# [Stated exercise]
Rewrite only the lines starting at the one that has "Extract the [x, y]" and ending after the one that has "Venue [198, 19]", with "Partner" replaced by "Teammate" and nothing else altered.

# [Entries provided]
--- START ---
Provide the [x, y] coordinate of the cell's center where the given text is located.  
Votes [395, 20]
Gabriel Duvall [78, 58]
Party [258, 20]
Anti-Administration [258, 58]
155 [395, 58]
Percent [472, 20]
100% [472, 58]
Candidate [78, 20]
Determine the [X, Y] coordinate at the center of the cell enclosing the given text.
--- END ---
--- START ---
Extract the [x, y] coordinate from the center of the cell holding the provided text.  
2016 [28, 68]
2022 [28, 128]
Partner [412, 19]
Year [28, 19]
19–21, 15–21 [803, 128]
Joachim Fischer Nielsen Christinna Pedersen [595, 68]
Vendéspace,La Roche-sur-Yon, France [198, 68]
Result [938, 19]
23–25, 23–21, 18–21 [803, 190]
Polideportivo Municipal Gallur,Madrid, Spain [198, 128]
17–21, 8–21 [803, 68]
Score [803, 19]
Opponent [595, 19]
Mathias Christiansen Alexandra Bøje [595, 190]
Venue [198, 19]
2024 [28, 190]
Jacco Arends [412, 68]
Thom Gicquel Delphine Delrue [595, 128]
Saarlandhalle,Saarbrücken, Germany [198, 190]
--- END ---
--- START ---
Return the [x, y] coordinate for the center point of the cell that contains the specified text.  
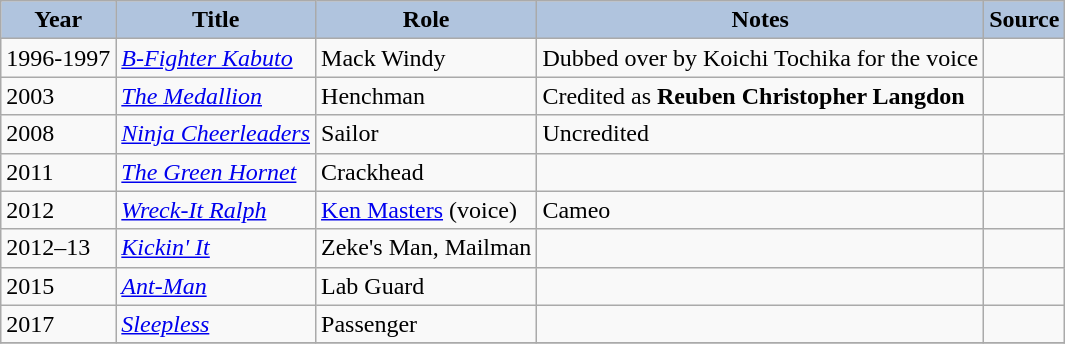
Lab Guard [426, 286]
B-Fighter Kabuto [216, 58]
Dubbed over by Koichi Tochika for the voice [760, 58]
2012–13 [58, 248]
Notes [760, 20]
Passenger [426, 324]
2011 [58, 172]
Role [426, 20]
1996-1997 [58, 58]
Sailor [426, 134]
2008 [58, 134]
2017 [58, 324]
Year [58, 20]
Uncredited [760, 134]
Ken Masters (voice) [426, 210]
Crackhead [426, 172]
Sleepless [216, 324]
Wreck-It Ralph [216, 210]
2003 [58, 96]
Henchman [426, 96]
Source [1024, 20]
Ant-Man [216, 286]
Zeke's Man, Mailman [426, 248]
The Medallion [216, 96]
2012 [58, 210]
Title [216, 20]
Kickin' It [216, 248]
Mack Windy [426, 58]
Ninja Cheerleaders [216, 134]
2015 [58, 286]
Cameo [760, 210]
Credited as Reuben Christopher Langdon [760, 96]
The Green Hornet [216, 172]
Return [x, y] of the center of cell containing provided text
--- END ---
# [Task answer]
Extract the [x, y] coordinate from the center of the cell holding the provided text.  
2016 [28, 68]
2022 [28, 128]
Teammate [412, 19]
Year [28, 19]
19–21, 15–21 [803, 128]
Joachim Fischer Nielsen Christinna Pedersen [595, 68]
Vendéspace,La Roche-sur-Yon, France [198, 68]
Result [938, 19]
23–25, 23–21, 18–21 [803, 190]
Polideportivo Municipal Gallur,Madrid, Spain [198, 128]
17–21, 8–21 [803, 68]
Score [803, 19]
Opponent [595, 19]
Mathias Christiansen Alexandra Bøje [595, 190]
Venue [198, 19]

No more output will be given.